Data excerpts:
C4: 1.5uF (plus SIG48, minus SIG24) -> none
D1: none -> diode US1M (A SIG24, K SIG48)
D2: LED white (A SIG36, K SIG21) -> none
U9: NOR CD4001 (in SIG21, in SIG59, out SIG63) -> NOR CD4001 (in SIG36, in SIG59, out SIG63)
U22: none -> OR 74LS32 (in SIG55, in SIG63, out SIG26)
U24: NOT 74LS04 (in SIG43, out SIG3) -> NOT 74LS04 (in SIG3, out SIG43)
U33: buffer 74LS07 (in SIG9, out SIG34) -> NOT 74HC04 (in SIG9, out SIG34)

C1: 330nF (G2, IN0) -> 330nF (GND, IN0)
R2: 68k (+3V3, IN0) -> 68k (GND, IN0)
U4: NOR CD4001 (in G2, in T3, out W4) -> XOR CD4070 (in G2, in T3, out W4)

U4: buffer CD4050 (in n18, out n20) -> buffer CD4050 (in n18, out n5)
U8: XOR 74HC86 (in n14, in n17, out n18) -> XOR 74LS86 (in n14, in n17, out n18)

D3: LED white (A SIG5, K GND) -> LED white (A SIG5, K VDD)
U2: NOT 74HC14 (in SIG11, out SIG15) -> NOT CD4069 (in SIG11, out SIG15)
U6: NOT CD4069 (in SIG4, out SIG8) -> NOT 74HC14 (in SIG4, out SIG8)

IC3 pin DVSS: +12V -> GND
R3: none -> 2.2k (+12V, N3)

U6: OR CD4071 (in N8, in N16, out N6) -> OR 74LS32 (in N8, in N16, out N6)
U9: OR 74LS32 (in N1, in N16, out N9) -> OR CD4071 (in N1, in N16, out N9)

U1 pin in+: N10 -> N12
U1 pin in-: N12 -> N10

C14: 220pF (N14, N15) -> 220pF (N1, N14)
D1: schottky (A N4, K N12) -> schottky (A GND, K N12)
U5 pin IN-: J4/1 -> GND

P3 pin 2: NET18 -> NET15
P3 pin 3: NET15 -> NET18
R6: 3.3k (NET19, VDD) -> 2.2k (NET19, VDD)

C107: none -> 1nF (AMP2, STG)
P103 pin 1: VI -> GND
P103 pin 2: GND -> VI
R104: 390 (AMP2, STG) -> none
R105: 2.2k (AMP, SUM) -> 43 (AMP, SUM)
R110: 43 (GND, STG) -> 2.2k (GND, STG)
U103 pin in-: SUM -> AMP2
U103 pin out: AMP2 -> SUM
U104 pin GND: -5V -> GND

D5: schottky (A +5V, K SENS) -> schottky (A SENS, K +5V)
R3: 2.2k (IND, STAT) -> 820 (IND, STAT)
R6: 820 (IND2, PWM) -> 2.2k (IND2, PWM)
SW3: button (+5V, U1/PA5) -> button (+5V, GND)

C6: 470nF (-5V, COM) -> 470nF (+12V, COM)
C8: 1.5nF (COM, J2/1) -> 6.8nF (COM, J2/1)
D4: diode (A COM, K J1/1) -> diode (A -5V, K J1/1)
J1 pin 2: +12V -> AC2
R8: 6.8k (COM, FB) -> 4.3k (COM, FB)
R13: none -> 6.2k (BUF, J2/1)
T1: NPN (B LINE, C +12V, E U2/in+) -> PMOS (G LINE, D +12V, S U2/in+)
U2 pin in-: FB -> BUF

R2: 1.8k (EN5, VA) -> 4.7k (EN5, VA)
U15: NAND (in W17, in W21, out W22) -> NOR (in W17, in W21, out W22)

### [Brief]
The records above must be set down again exactly as written.

### [Solution below]
C4: 1.5uF (plus SIG48, minus SIG24) -> none
D1: none -> diode US1M (A SIG24, K SIG48)
D2: LED white (A SIG36, K SIG21) -> none
U9: NOR CD4001 (in SIG21, in SIG59, out SIG63) -> NOR CD4001 (in SIG36, in SIG59, out SIG63)
U22: none -> OR 74LS32 (in SIG55, in SIG63, out SIG26)
U24: NOT 74LS04 (in SIG43, out SIG3) -> NOT 74LS04 (in SIG3, out SIG43)
U33: buffer 74LS07 (in SIG9, out SIG34) -> NOT 74HC04 (in SIG9, out SIG34)

C1: 330nF (G2, IN0) -> 330nF (GND, IN0)
R2: 68k (+3V3, IN0) -> 68k (GND, IN0)
U4: NOR CD4001 (in G2, in T3, out W4) -> XOR CD4070 (in G2, in T3, out W4)

U4: buffer CD4050 (in n18, out n20) -> buffer CD4050 (in n18, out n5)
U8: XOR 74HC86 (in n14, in n17, out n18) -> XOR 74LS86 (in n14, in n17, out n18)

D3: LED white (A SIG5, K GND) -> LED white (A SIG5, K VDD)
U2: NOT 74HC14 (in SIG11, out SIG15) -> NOT CD4069 (in SIG11, out SIG15)
U6: NOT CD4069 (in SIG4, out SIG8) -> NOT 74HC14 (in SIG4, out SIG8)

IC3 pin DVSS: +12V -> GND
R3: none -> 2.2k (+12V, N3)

U6: OR CD4071 (in N8, in N16, out N6) -> OR 74LS32 (in N8, in N16, out N6)
U9: OR 74LS32 (in N1, in N16, out N9) -> OR CD4071 (in N1, in N16, out N9)

U1 pin in+: N10 -> N12
U1 pin in-: N12 -> N10

C14: 220pF (N14, N15) -> 220pF (N1, N14)
D1: schottky (A N4, K N12) -> schottky (A GND, K N12)
U5 pin IN-: J4/1 -> GND

P3 pin 2: NET18 -> NET15
P3 pin 3: NET15 -> NET18
R6: 3.3k (NET19, VDD) -> 2.2k (NET19, VDD)

C107: none -> 1nF (AMP2, STG)
P103 pin 1: VI -> GND
P103 pin 2: GND -> VI
R104: 390 (AMP2, STG) -> none
R105: 2.2k (AMP, SUM) -> 43 (AMP, SUM)
R110: 43 (GND, STG) -> 2.2k (GND, STG)
U103 pin in-: SUM -> AMP2
U103 pin out: AMP2 -> SUM
U104 pin GND: -5V -> GND

D5: schottky (A +5V, K SENS) -> schottky (A SENS, K +5V)
R3: 2.2k (IND, STAT) -> 820 (IND, STAT)
R6: 820 (IND2, PWM) -> 2.2k (IND2, PWM)
SW3: button (+5V, U1/PA5) -> button (+5V, GND)

C6: 470nF (-5V, COM) -> 470nF (+12V, COM)
C8: 1.5nF (COM, J2/1) -> 6.8nF (COM, J2/1)
D4: diode (A COM, K J1/1) -> diode (A -5V, K J1/1)
J1 pin 2: +12V -> AC2
R8: 6.8k (COM, FB) -> 4.3k (COM, FB)
R13: none -> 6.2k (BUF, J2/1)
T1: NPN (B LINE, C +12V, E U2/in+) -> PMOS (G LINE, D +12V, S U2/in+)
U2 pin in-: FB -> BUF

R2: 1.8k (EN5, VA) -> 4.7k (EN5, VA)
U15: NAND (in W17, in W21, out W22) -> NOR (in W17, in W21, out W22)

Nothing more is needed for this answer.